■ Assignment ■
Reproduce every record below exactly as written, leaving out any pictures.

■ Available records ■
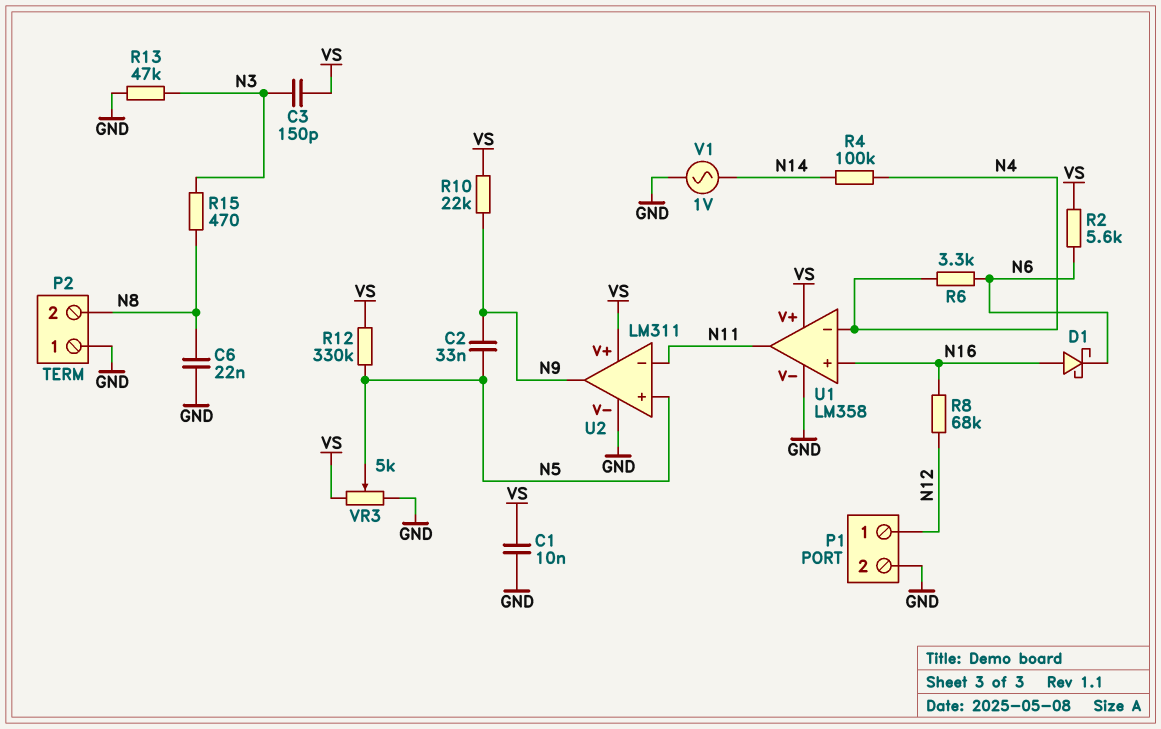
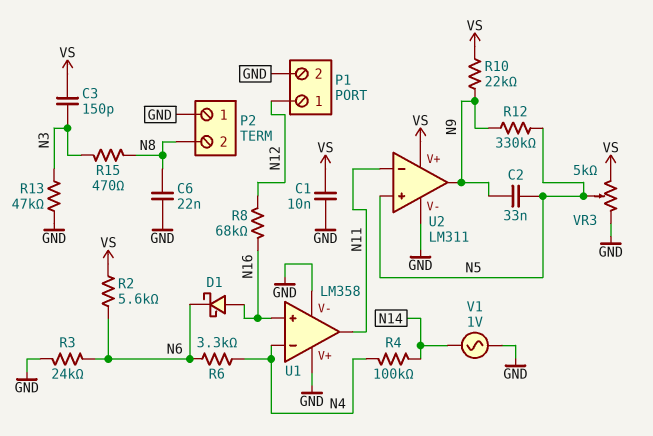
R3: none -> 24k (GND, N6)
R12: 330k (N5, VS) -> 330k (N5, N9)
U1 pin V+: VS -> GND

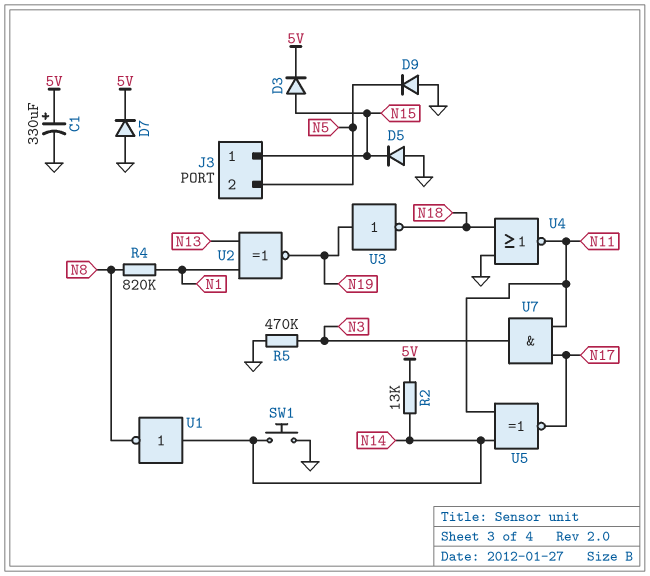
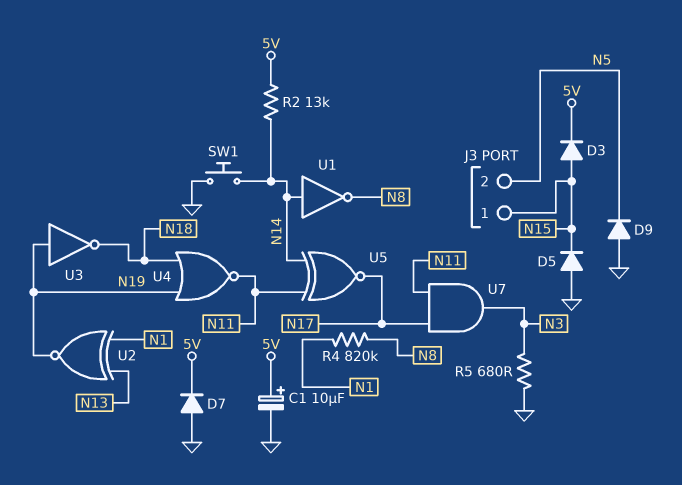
C1: 330uF (plus 5V, minus GND) -> 10uF (plus 5V, minus GND)
R5: 470k (GND, N3) -> 680 (GND, N3)
U4: NOR (in GND, in N18, out N11) -> NOR (in N18, in N19, out N11)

■ Your response ■
R3: none -> 24k (GND, N6)
R12: 330k (N5, VS) -> 330k (N5, N9)
U1 pin V+: VS -> GND

C1: 330uF (plus 5V, minus GND) -> 10uF (plus 5V, minus GND)
R5: 470k (GND, N3) -> 680 (GND, N3)
U4: NOR (in GND, in N18, out N11) -> NOR (in N18, in N19, out N11)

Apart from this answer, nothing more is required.